» Assignment: Output all records below verbatim.

» Provided records:
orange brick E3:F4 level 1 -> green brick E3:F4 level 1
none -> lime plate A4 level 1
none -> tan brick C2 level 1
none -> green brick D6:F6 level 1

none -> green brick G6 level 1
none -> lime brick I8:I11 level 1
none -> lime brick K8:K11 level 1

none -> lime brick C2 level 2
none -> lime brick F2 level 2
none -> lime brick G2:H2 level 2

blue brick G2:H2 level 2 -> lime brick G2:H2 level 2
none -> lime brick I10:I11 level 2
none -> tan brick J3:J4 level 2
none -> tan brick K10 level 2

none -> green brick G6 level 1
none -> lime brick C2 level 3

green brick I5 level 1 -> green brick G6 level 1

» Task answer:
orange brick E3:F4 level 1 -> green brick E3:F4 level 1
none -> lime plate A4 level 1
none -> tan brick C2 level 1
none -> green brick D6:F6 level 1

none -> green brick G6 level 1
none -> lime brick I8:I11 level 1
none -> lime brick K8:K11 level 1

none -> lime brick C2 level 2
none -> lime brick F2 level 2
none -> lime brick G2:H2 level 2

blue brick G2:H2 level 2 -> lime brick G2:H2 level 2
none -> lime brick I10:I11 level 2
none -> tan brick J3:J4 level 2
none -> tan brick K10 level 2

none -> green brick G6 level 1
none -> lime brick C2 level 3

green brick I5 level 1 -> green brick G6 level 1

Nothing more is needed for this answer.